| TASK DETAILS |
Rewrite the rows below, replacing every "counterclockwise" with "anticlockwise" and leaving all other text unchanged. Leave the pictures out of your answer.

--- Start ---

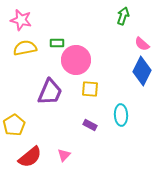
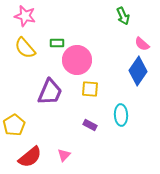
green arrow: rotated 138 degrees clockwise
pink star: moved 4 px right, 4 px up
yellow semicircle: rotated 120 degrees counterclockwise
pink circle: moved 1 px right
blue diamond: moved 4 px left; rotated 8 degrees clockwise
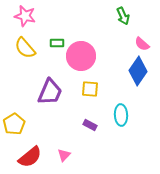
pink circle: moved 4 px right, 4 px up
yellow pentagon: moved 1 px up
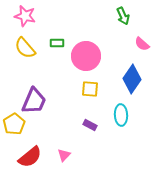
pink circle: moved 5 px right
blue diamond: moved 6 px left, 8 px down
purple trapezoid: moved 16 px left, 9 px down
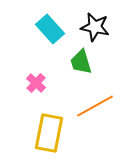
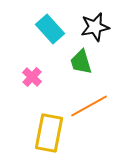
black star: rotated 24 degrees counterclockwise
pink cross: moved 4 px left, 6 px up
orange line: moved 6 px left
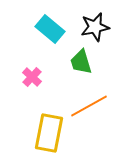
cyan rectangle: rotated 8 degrees counterclockwise
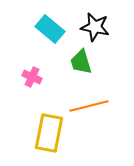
black star: rotated 24 degrees clockwise
pink cross: rotated 18 degrees counterclockwise
orange line: rotated 15 degrees clockwise
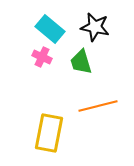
pink cross: moved 10 px right, 20 px up
orange line: moved 9 px right
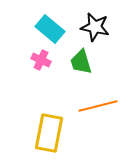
pink cross: moved 1 px left, 3 px down
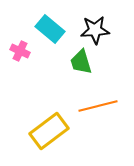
black star: moved 3 px down; rotated 16 degrees counterclockwise
pink cross: moved 21 px left, 9 px up
yellow rectangle: moved 2 px up; rotated 42 degrees clockwise
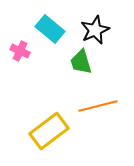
black star: rotated 20 degrees counterclockwise
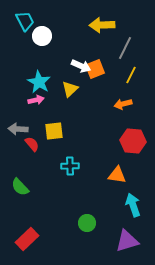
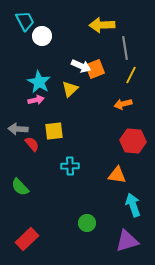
gray line: rotated 35 degrees counterclockwise
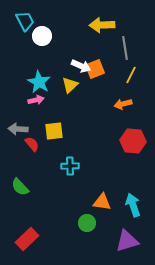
yellow triangle: moved 4 px up
orange triangle: moved 15 px left, 27 px down
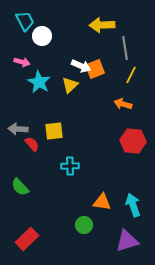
pink arrow: moved 14 px left, 38 px up; rotated 28 degrees clockwise
orange arrow: rotated 30 degrees clockwise
green circle: moved 3 px left, 2 px down
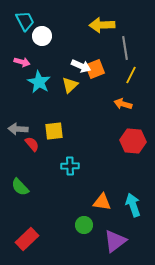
purple triangle: moved 12 px left; rotated 20 degrees counterclockwise
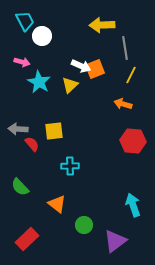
orange triangle: moved 45 px left, 2 px down; rotated 30 degrees clockwise
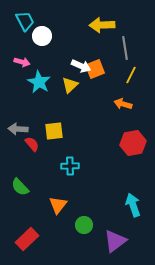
red hexagon: moved 2 px down; rotated 15 degrees counterclockwise
orange triangle: moved 1 px right, 1 px down; rotated 30 degrees clockwise
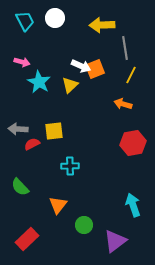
white circle: moved 13 px right, 18 px up
red semicircle: rotated 77 degrees counterclockwise
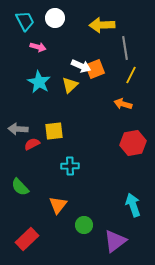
pink arrow: moved 16 px right, 15 px up
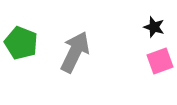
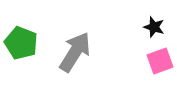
gray arrow: rotated 6 degrees clockwise
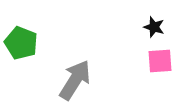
gray arrow: moved 28 px down
pink square: rotated 16 degrees clockwise
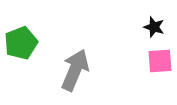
green pentagon: rotated 28 degrees clockwise
gray arrow: moved 10 px up; rotated 9 degrees counterclockwise
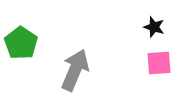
green pentagon: rotated 16 degrees counterclockwise
pink square: moved 1 px left, 2 px down
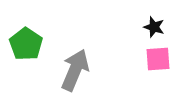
green pentagon: moved 5 px right, 1 px down
pink square: moved 1 px left, 4 px up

--- End ---

| RESPONSE TO THE TASK |
green arrow: rotated 138 degrees clockwise
pink star: moved 4 px right, 4 px up
yellow semicircle: rotated 120 degrees anticlockwise
pink circle: moved 1 px right
blue diamond: moved 4 px left; rotated 8 degrees clockwise
pink circle: moved 4 px right, 4 px up
yellow pentagon: moved 1 px up
pink circle: moved 5 px right
blue diamond: moved 6 px left, 8 px down
purple trapezoid: moved 16 px left, 9 px down
black star: rotated 24 degrees anticlockwise
pink cross: moved 4 px left, 6 px up
orange line: moved 6 px left
cyan rectangle: rotated 8 degrees anticlockwise
black star: rotated 24 degrees clockwise
pink cross: rotated 18 degrees anticlockwise
orange line: rotated 15 degrees clockwise
pink cross: moved 10 px right, 20 px up
orange line: moved 9 px right
pink cross: moved 1 px left, 3 px down
black star: moved 3 px down; rotated 16 degrees anticlockwise
pink cross: moved 21 px left, 9 px up
yellow rectangle: moved 2 px up; rotated 42 degrees clockwise
black star: rotated 20 degrees anticlockwise
gray line: rotated 35 degrees anticlockwise
yellow triangle: moved 4 px up
orange triangle: moved 15 px left, 27 px down
pink arrow: moved 14 px left, 38 px up; rotated 28 degrees clockwise
orange arrow: rotated 30 degrees clockwise
green circle: moved 3 px left, 2 px down
purple triangle: moved 12 px left; rotated 20 degrees anticlockwise
orange triangle: moved 45 px left, 2 px down; rotated 30 degrees clockwise
red hexagon: moved 2 px down; rotated 15 degrees anticlockwise
orange triangle: moved 1 px right, 1 px down; rotated 30 degrees clockwise
white circle: moved 13 px right, 18 px up
red semicircle: rotated 77 degrees anticlockwise
pink arrow: moved 16 px right, 15 px up
gray arrow: rotated 6 degrees clockwise
gray arrow: moved 28 px down
pink square: rotated 16 degrees clockwise
green pentagon: rotated 28 degrees clockwise
gray arrow: moved 10 px up; rotated 9 degrees anticlockwise
green pentagon: rotated 16 degrees anticlockwise
pink square: moved 1 px left, 2 px down
green pentagon: moved 5 px right, 1 px down
pink square: moved 1 px left, 4 px up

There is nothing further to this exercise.